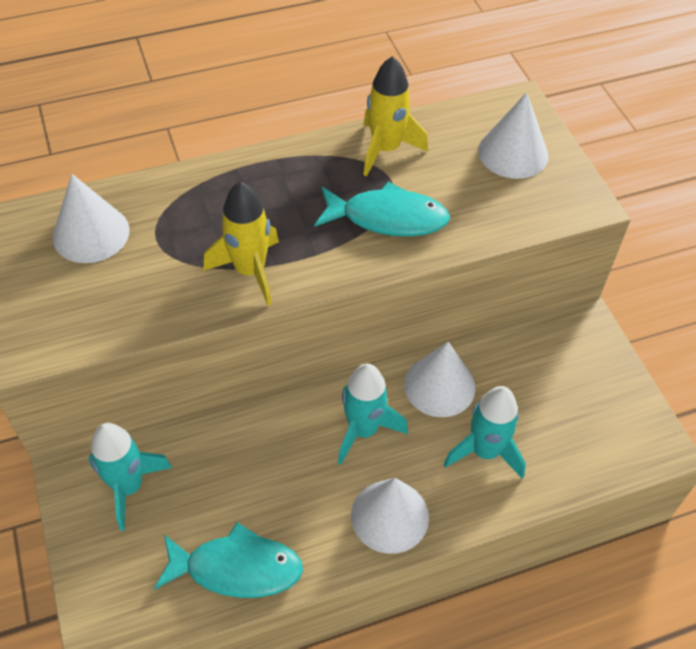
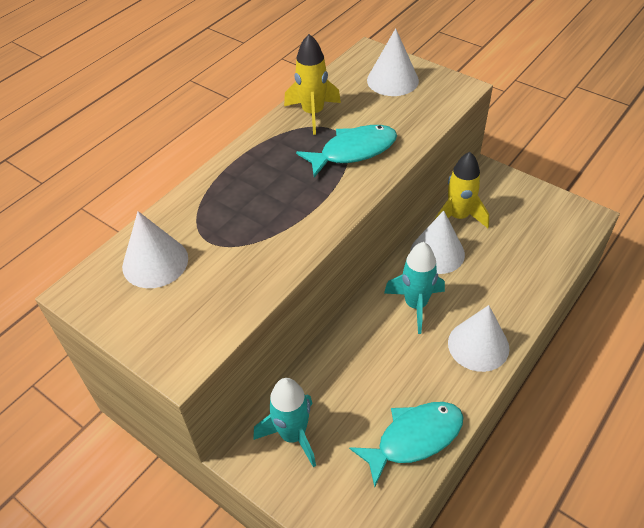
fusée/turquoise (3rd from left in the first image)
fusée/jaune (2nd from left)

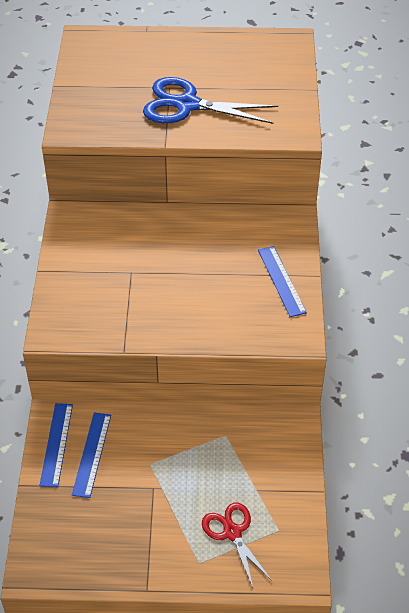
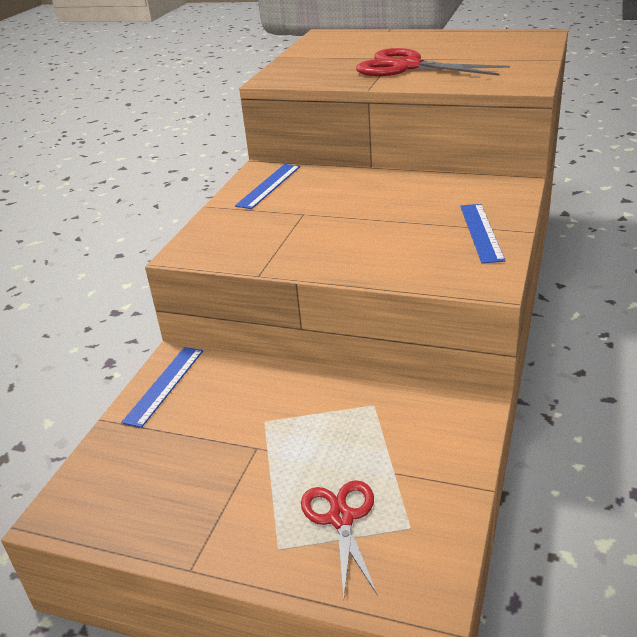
règle/bleu (2nd from left)
ciseaux/rouge (2nd from left)

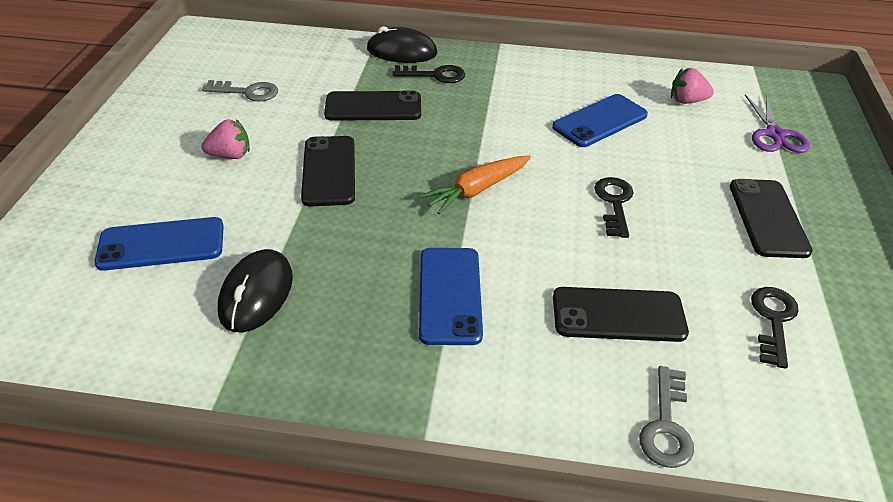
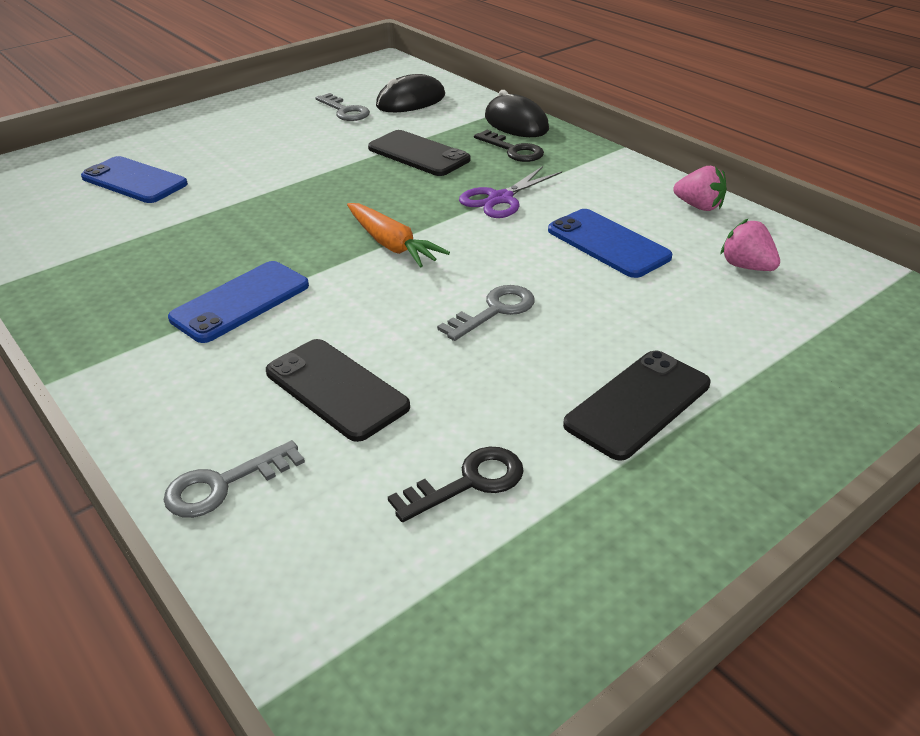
téléphone/noir (1st from left in the first image)
fraise/rose (1st from left)
souris/noir (1st from left)
ciseaux/violet
clé/gris (3rd from left)
carotte/orange
téléphone/bleu (3rd from left)

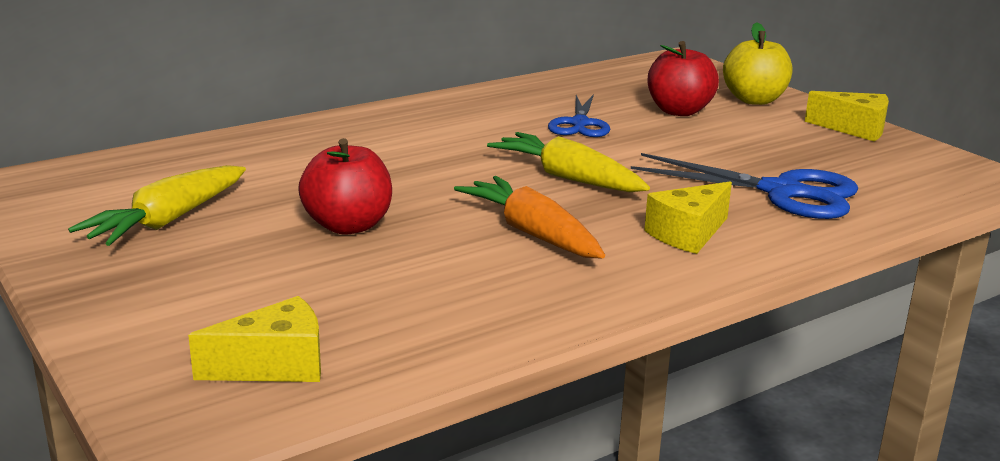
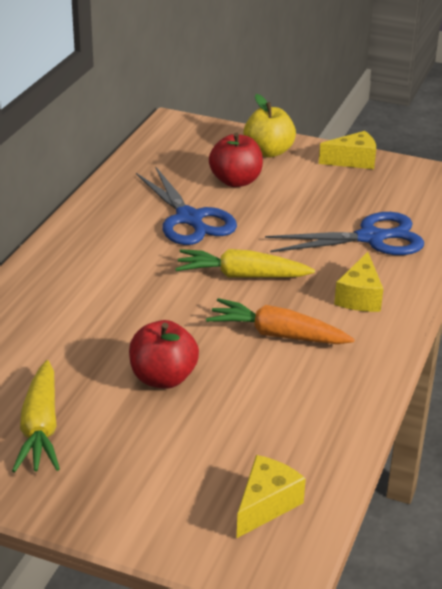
ciseaux/bleu (1st from left)

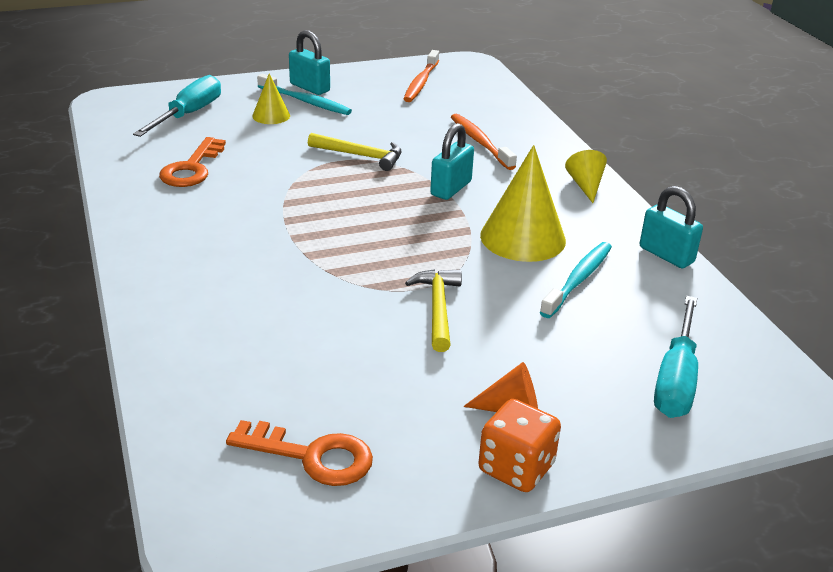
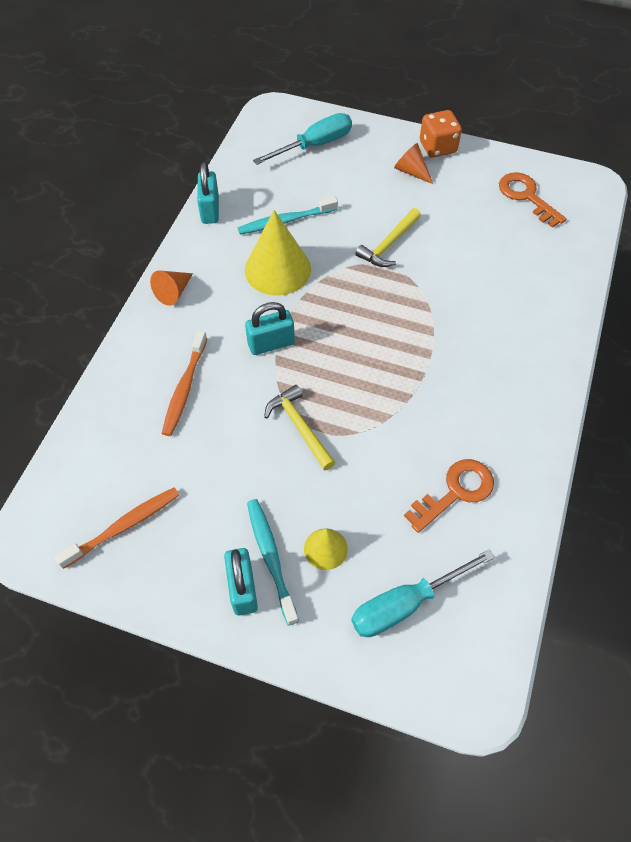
cône/orange (1st from left)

· · · ·

■ Task to carry out: Line by line and exactly, reproduce the span from the line with "ciseaux/rouge (2nd from left)" through the end of the data above, both ends included, with pictures left out.

■ Result of the task:
ciseaux/rouge (2nd from left)

téléphone/noir (1st from left in the first image)
fraise/rose (1st from left)
souris/noir (1st from left)
ciseaux/violet
clé/gris (3rd from left)
carotte/orange
téléphone/bleu (3rd from left)

ciseaux/bleu (1st from left)

cône/orange (1st from left)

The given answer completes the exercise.